**TASK DIRECTIONS**.
Write out every line of the material as it stands, apart from the pictures.

**RECORDS TO USE**.
[Start of Attachment]
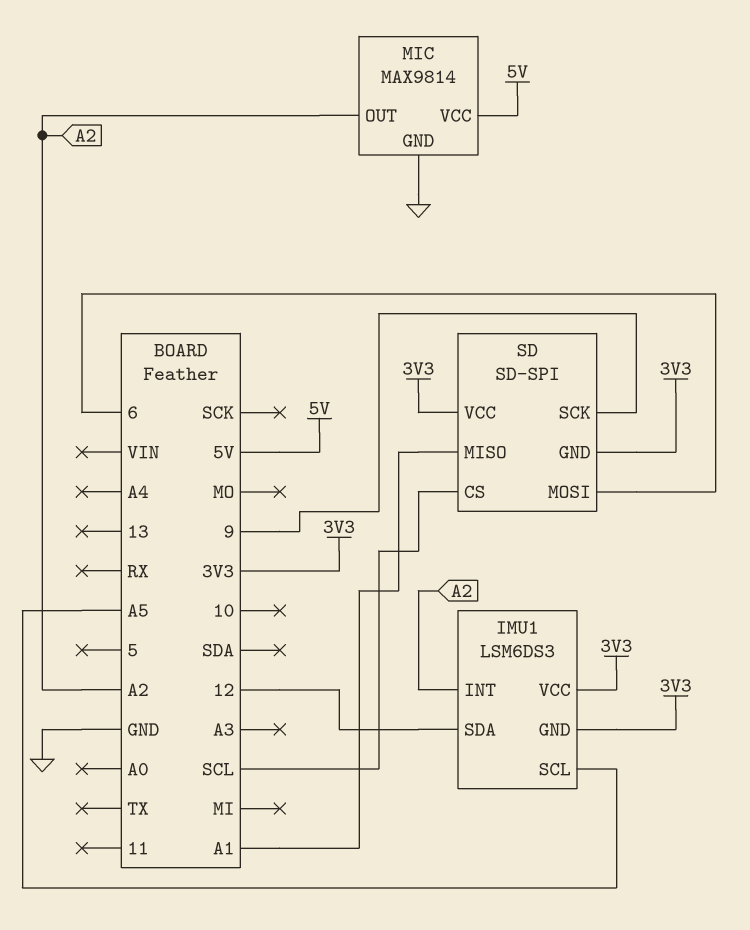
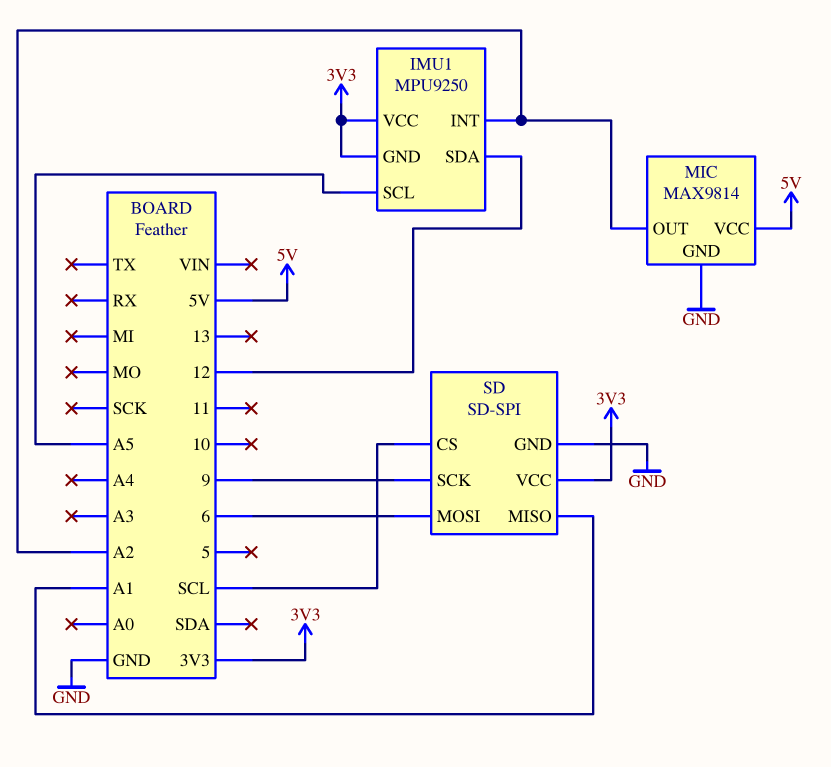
IMU1: LSM6DS3 -> MPU9250
SD pin GND: 3V3 -> GND

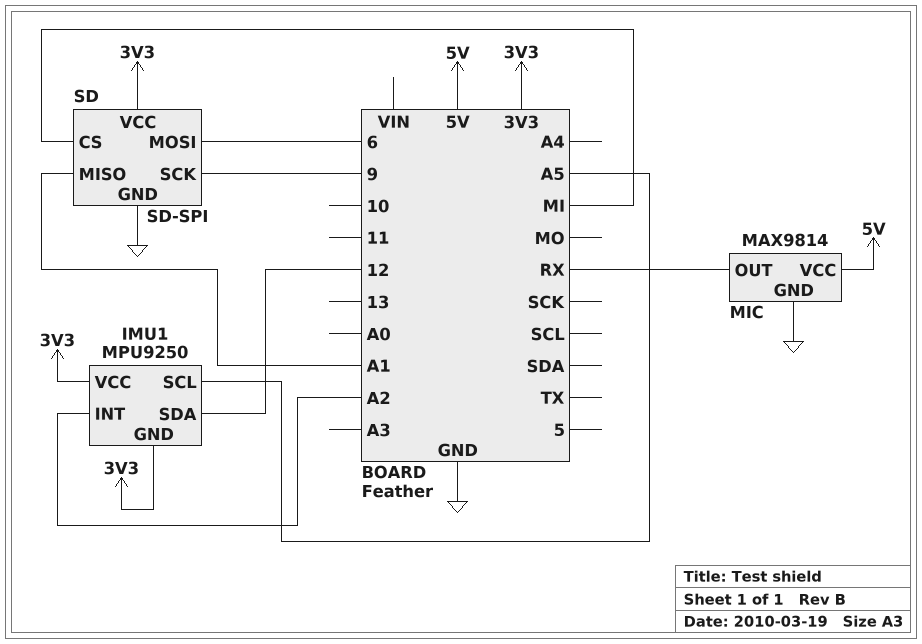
MIC pin OUT: A2 -> RX
SD pin CS: SCL -> MI

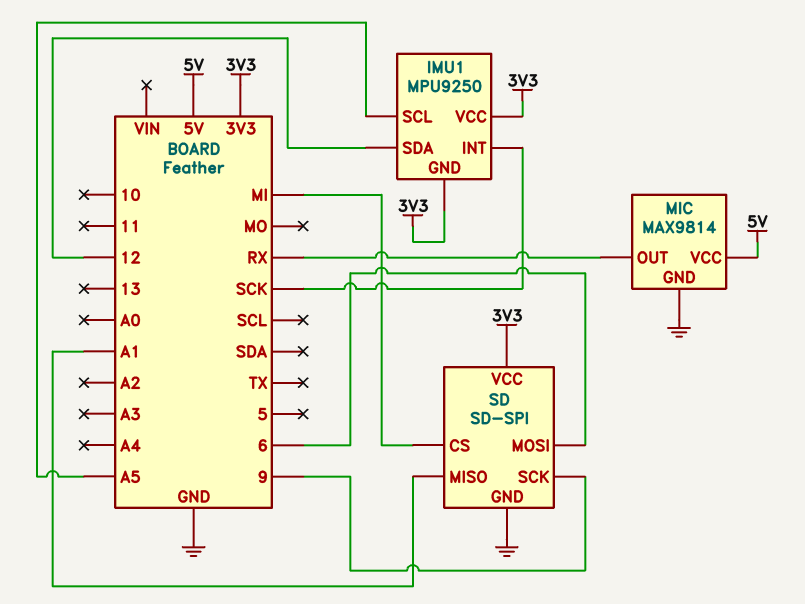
IMU1 pin INT: A2 -> SCK

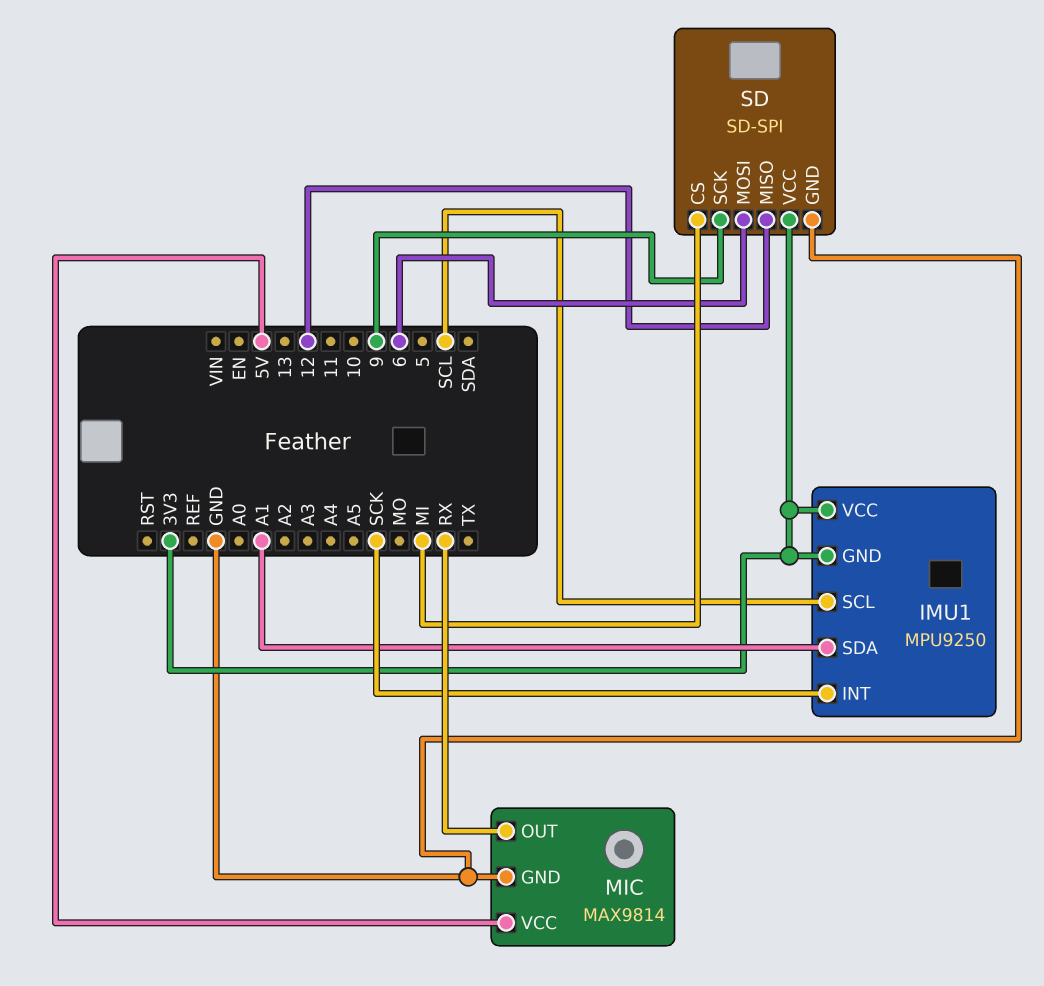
IMU1 pin SCL: A5 -> SCL
IMU1 pin SDA: 12 -> A1
SD pin MISO: A1 -> 12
[End of Attachment]
**PROBLEM SOLUTION**.
IMU1: LSM6DS3 -> MPU9250
SD pin GND: 3V3 -> GND

MIC pin OUT: A2 -> RX
SD pin CS: SCL -> MI

IMU1 pin INT: A2 -> SCK

IMU1 pin SCL: A5 -> SCL
IMU1 pin SDA: 12 -> A1
SD pin MISO: A1 -> 12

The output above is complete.